▶ **EXERCISE OBJECTIVE**
Retype the following data exactly, but leave its pictures out.

[Version difference data]
== Segment start ==
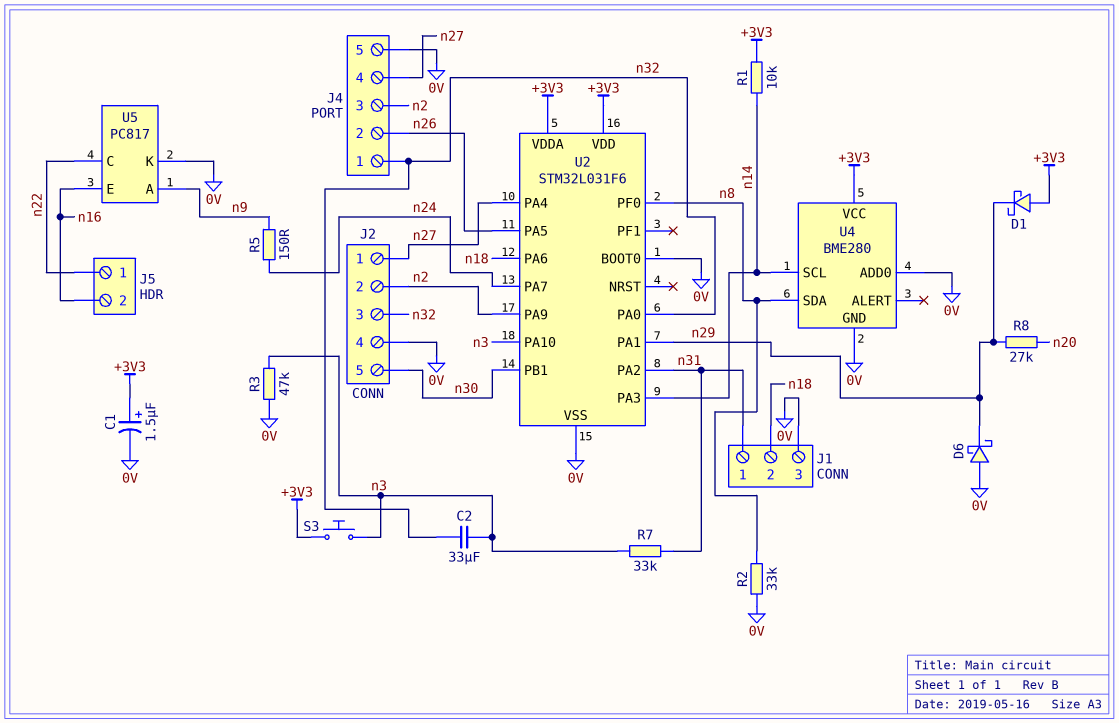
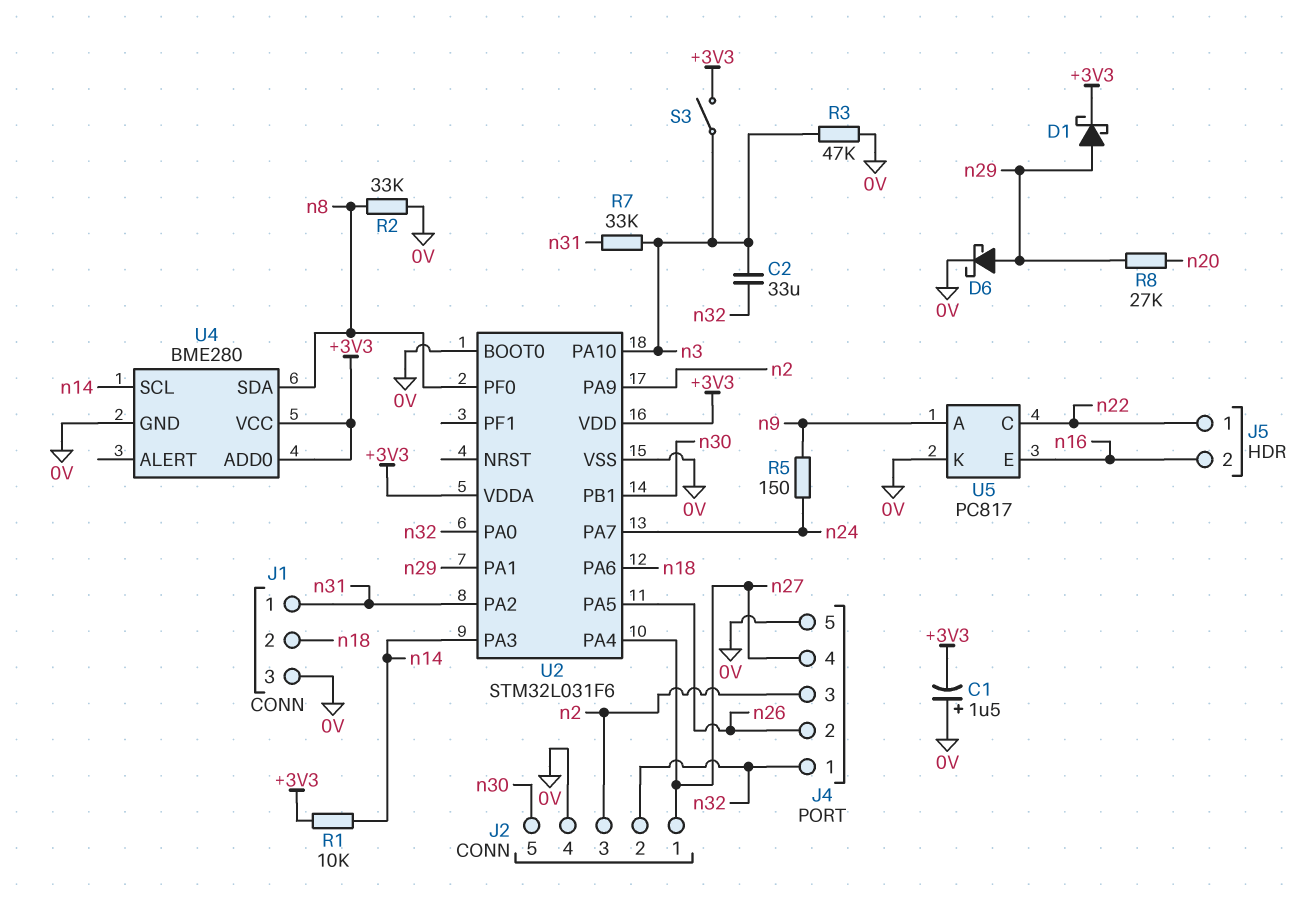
C1: 1.5uF (plus +3V3, minus 0V) -> 1.5uF (plus 0V, minus +3V3)
D1: schottky (A +3V3, K n29) -> schottky (A n29, K +3V3)
D6: schottky (A 0V, K n29) -> schottky (A n29, K 0V)
J2 pin 2: n2 -> n32
J2 pin 3: n32 -> n2
S3: button (+3V3, n3) -> switch (+3V3, n3)
U4 pin ADD0: 0V -> +3V3

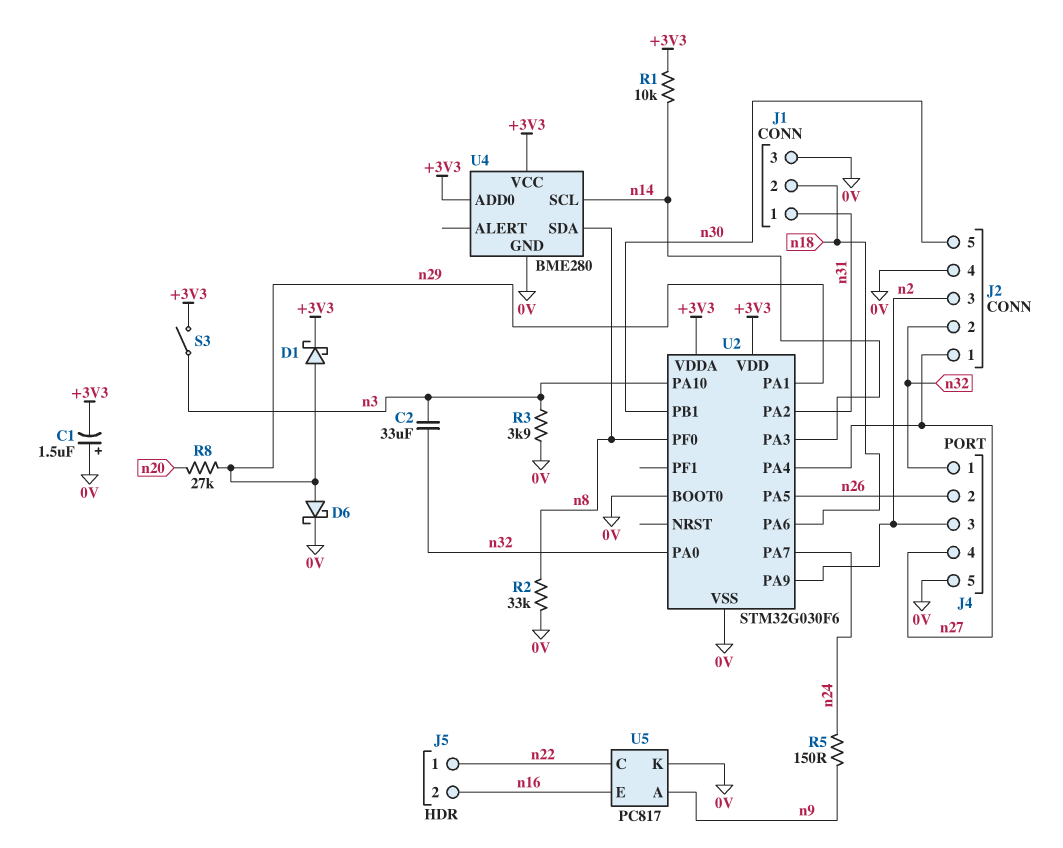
R3: 47k (0V, n3) -> 3.9k (0V, n3)
R7: 33k (n3, n31) -> none
U2: STM32L031F6 -> STM32G030F6

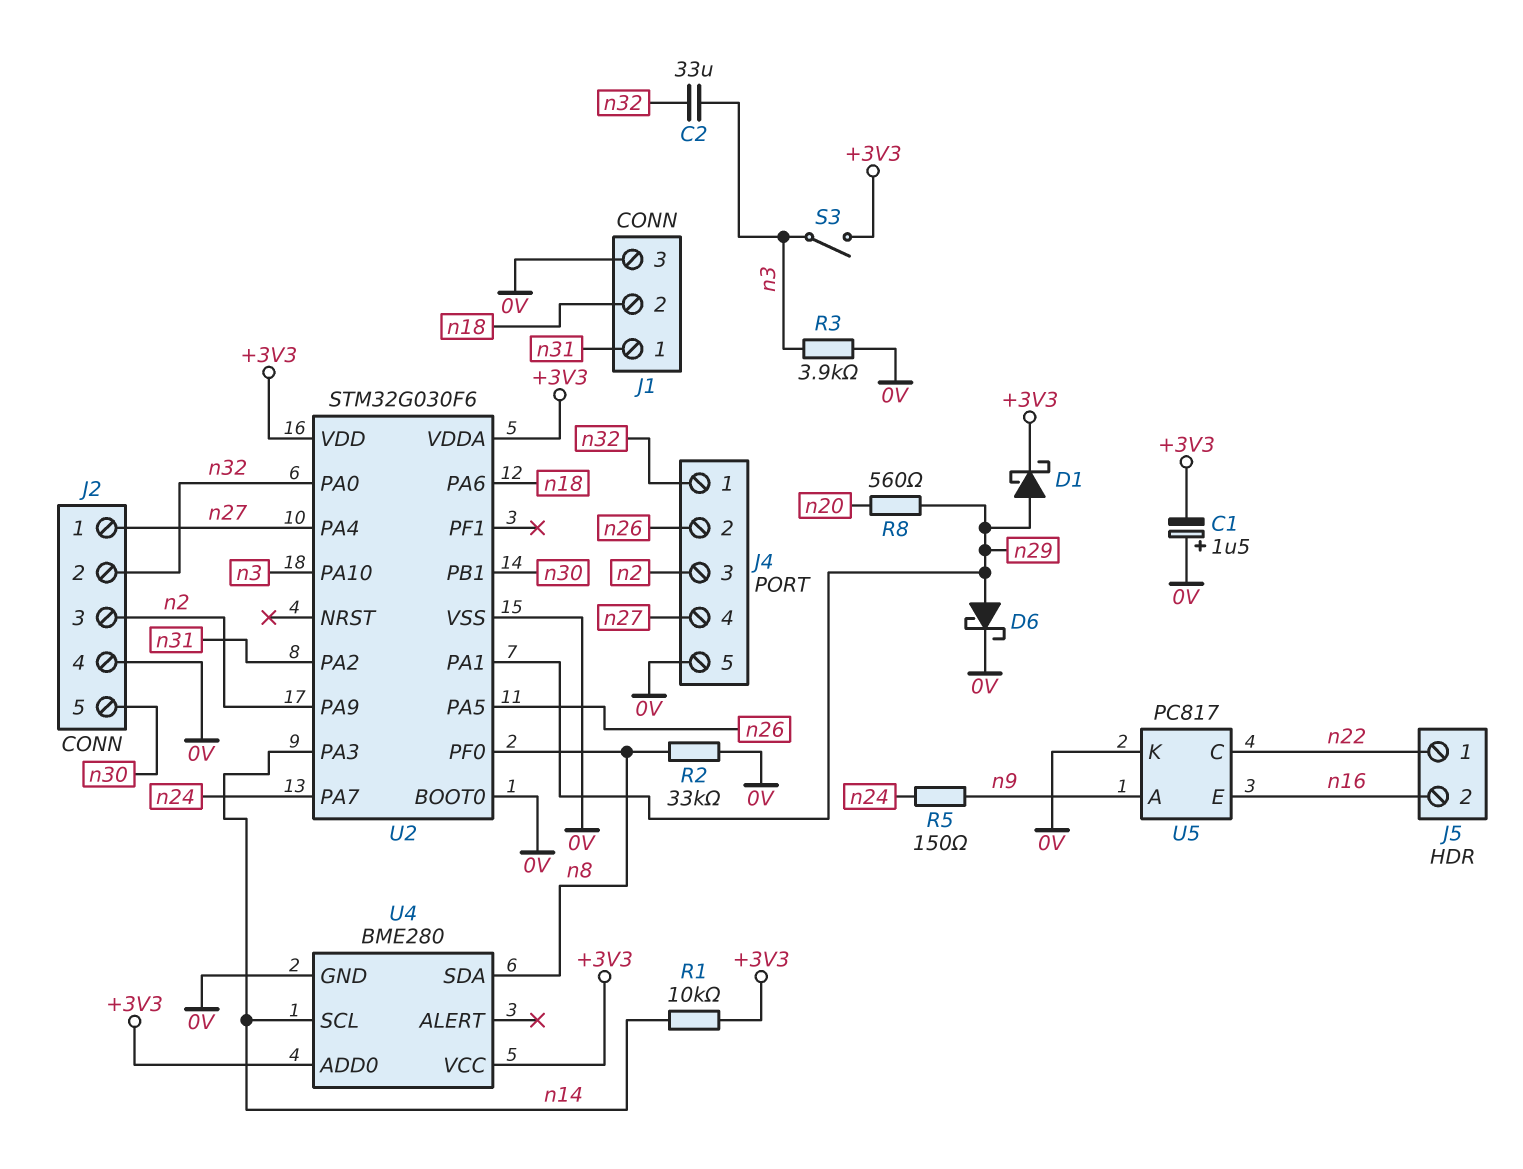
R8: 27k (n20, n29) -> 560 (n20, n29)

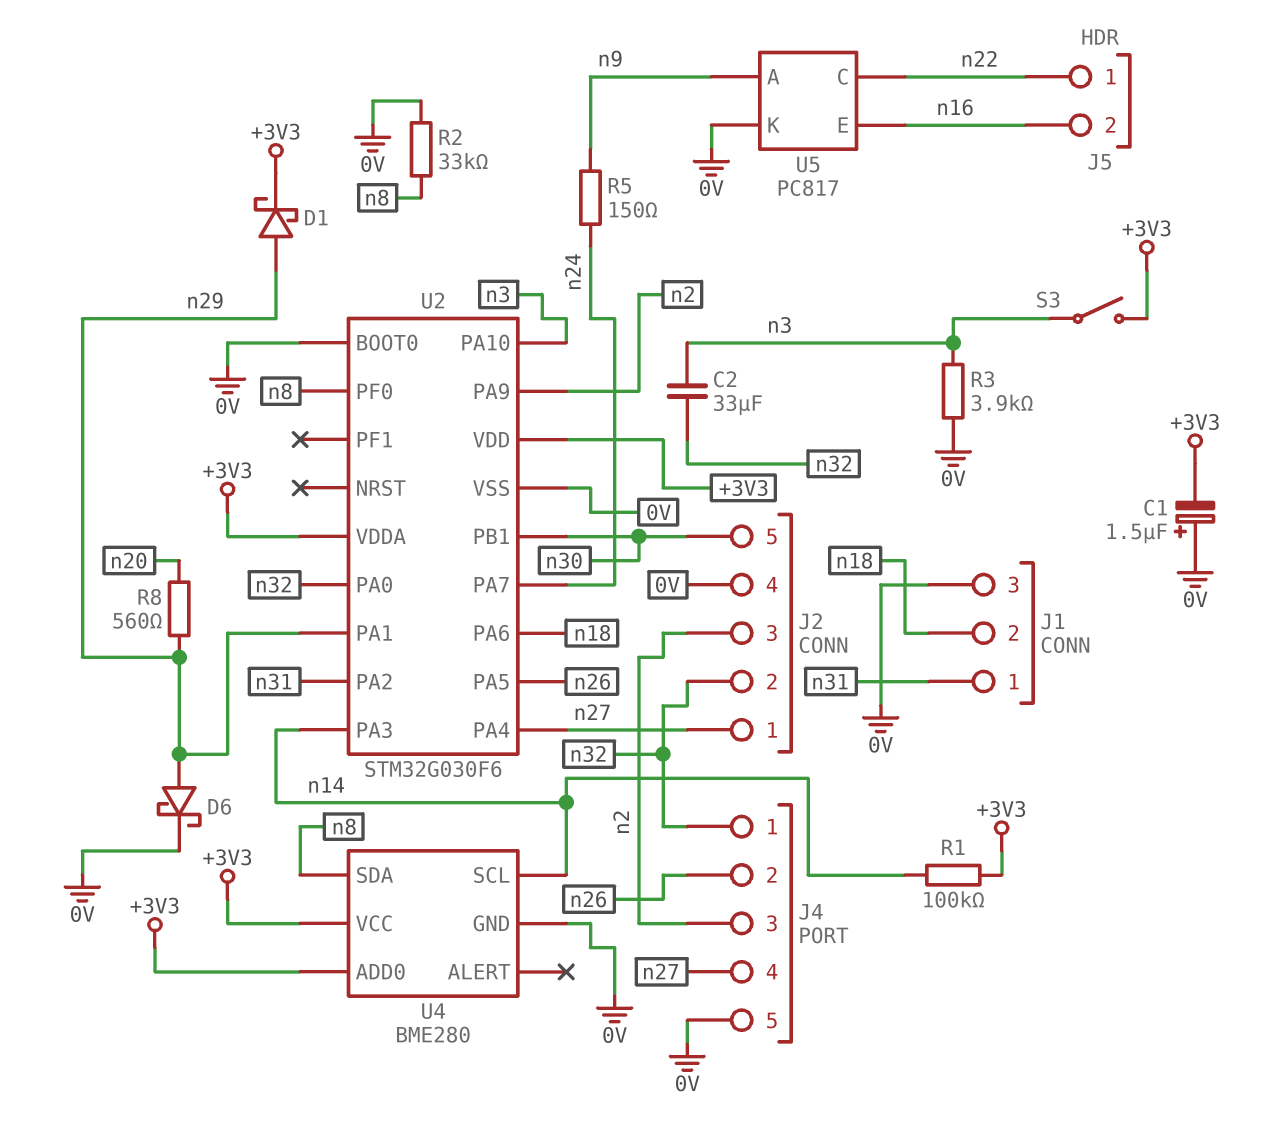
R1: 10k (+3V3, n14) -> 100k (+3V3, n14)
== Segment end ==
▶ **SOLUTION FOR THIS EXERCISE**
C1: 1.5uF (plus +3V3, minus 0V) -> 1.5uF (plus 0V, minus +3V3)
D1: schottky (A +3V3, K n29) -> schottky (A n29, K +3V3)
D6: schottky (A 0V, K n29) -> schottky (A n29, K 0V)
J2 pin 2: n2 -> n32
J2 pin 3: n32 -> n2
S3: button (+3V3, n3) -> switch (+3V3, n3)
U4 pin ADD0: 0V -> +3V3

R3: 47k (0V, n3) -> 3.9k (0V, n3)
R7: 33k (n3, n31) -> none
U2: STM32L031F6 -> STM32G030F6

R8: 27k (n20, n29) -> 560 (n20, n29)

R1: 10k (+3V3, n14) -> 100k (+3V3, n14)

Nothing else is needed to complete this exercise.